• Information:
=-=-=
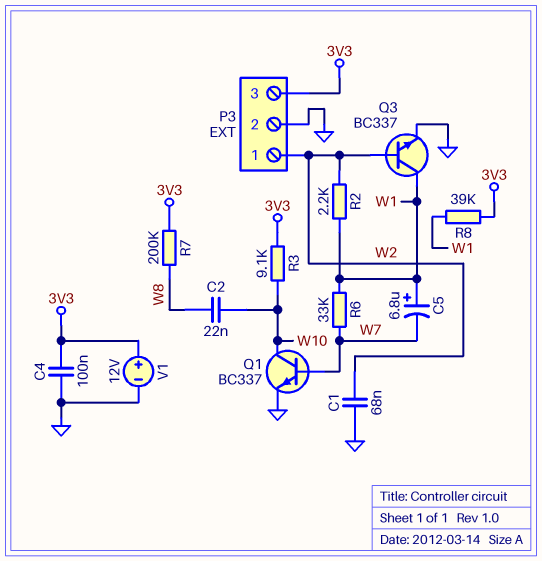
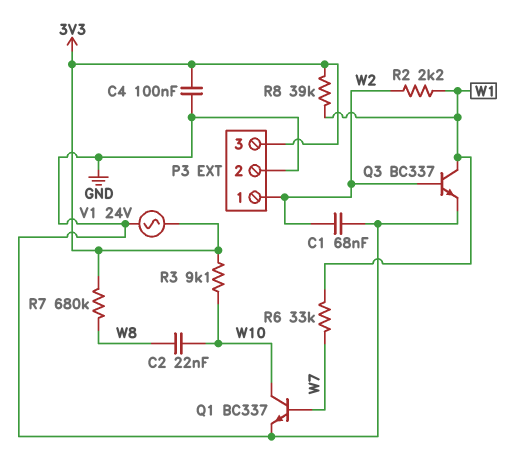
C5: 6.8uF (plus W1, minus W7) -> none
R7: 200k (3V3, W8) -> 680k (3V3, W8)
V1: 12V (plus 3V3, minus GND) -> AC 24V (3V3, GND)

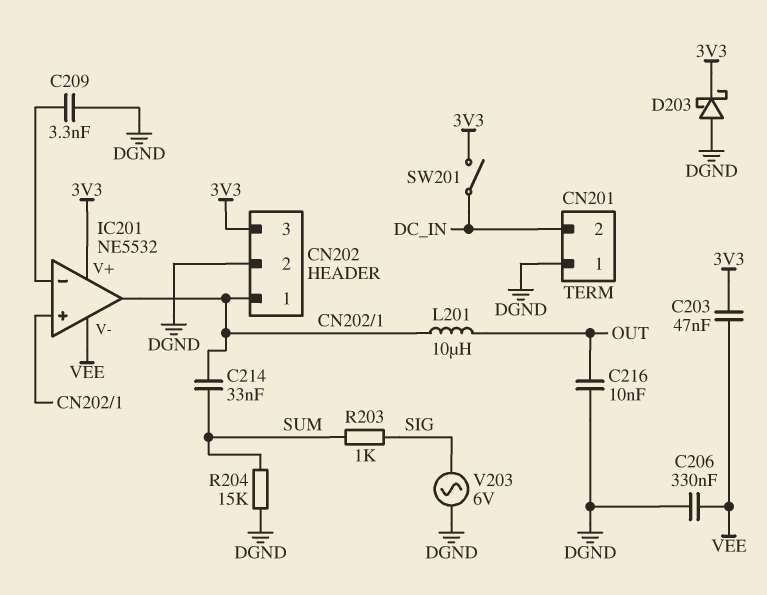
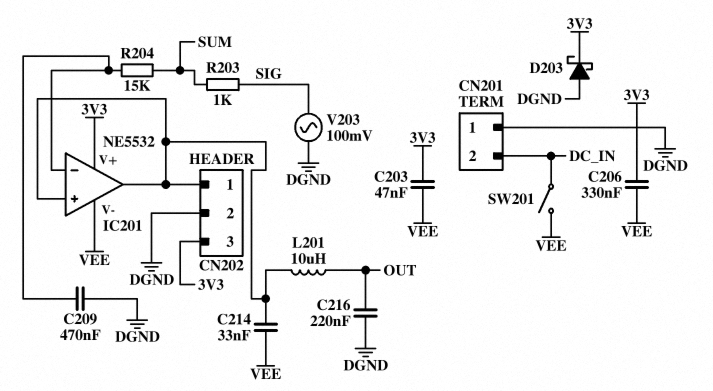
C206: 330nF (DGND, VEE) -> 330nF (3V3, VEE)
C209: 3.3nF (DGND, IC201/in-) -> 470nF (DGND, IC201/in-)
C214: 33nF (CN202/1, SUM) -> 33nF (CN202/1, VEE)
C216: 10nF (DGND, OUT) -> 220nF (DGND, OUT)
R204: 15k (DGND, SUM) -> 15k (IC201/in-, SUM)
SW201: switch (3V3, DC_IN) -> switch (DC_IN, VEE)
V203: AC 6V (DGND, SIG) -> AC 100mV (DGND, SIG)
=-=-=
• Exercise requirements: Copy exactly, and copy nothing else: the lines from the one containing "V1: 12V (plus" through the end of the data, both ends included, with pictures left out.

• Answer for the task:
V1: 12V (plus 3V3, minus GND) -> AC 24V (3V3, GND)

C206: 330nF (DGND, VEE) -> 330nF (3V3, VEE)
C209: 3.3nF (DGND, IC201/in-) -> 470nF (DGND, IC201/in-)
C214: 33nF (CN202/1, SUM) -> 33nF (CN202/1, VEE)
C216: 10nF (DGND, OUT) -> 220nF (DGND, OUT)
R204: 15k (DGND, SUM) -> 15k (IC201/in-, SUM)
SW201: switch (3V3, DC_IN) -> switch (DC_IN, VEE)
V203: AC 6V (DGND, SIG) -> AC 100mV (DGND, SIG)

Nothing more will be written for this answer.